(Extracted records begins)

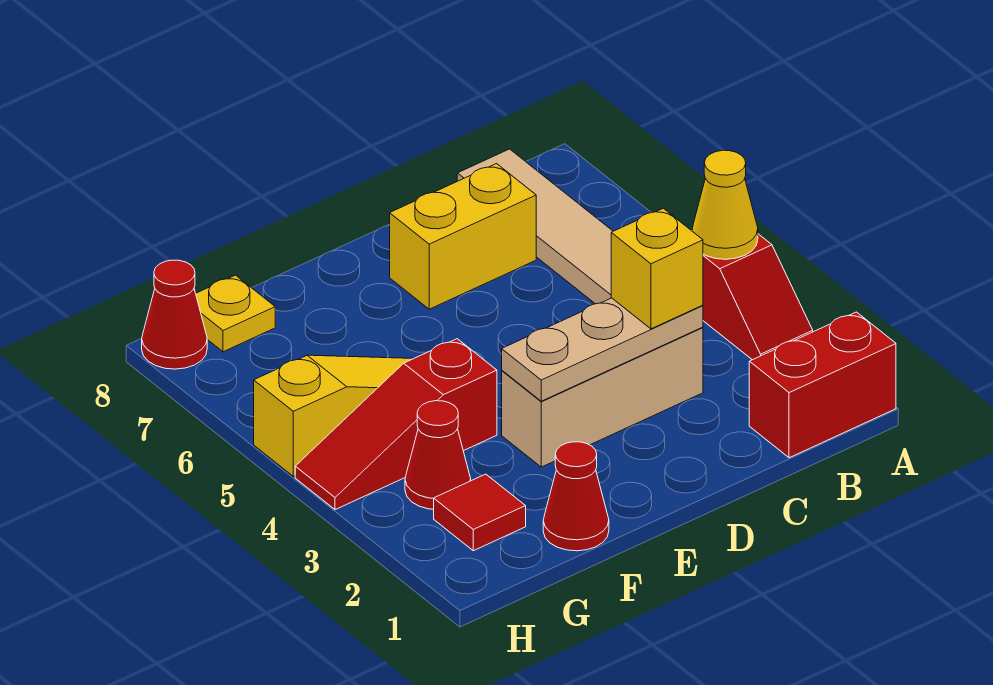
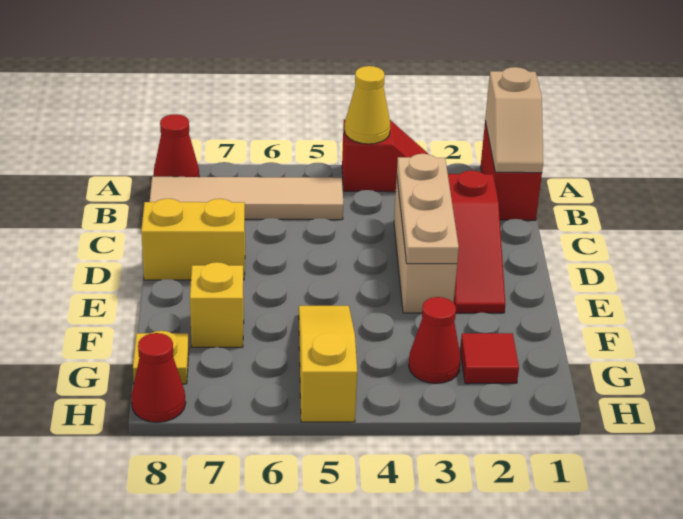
none -> tan slope A1:B1 level 2 top A
yellow brick C3 level 3 -> yellow brick F7 level 1
yellow brick C7:D7 level 1 -> yellow brick D7:D8 level 1
red cone F1 level 1 -> red cone A8 level 1
red slope F4:H4 level 1 top F -> red slope C2:E2 level 1 top C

(Extracted records ends)

● Aim of the exercise
Every line of the records above should be reproduced exactly, with no pictures included.

● Written answer
none -> tan slope A1:B1 level 2 top A
yellow brick C3 level 3 -> yellow brick F7 level 1
yellow brick C7:D7 level 1 -> yellow brick D7:D8 level 1
red cone F1 level 1 -> red cone A8 level 1
red slope F4:H4 level 1 top F -> red slope C2:E2 level 1 top C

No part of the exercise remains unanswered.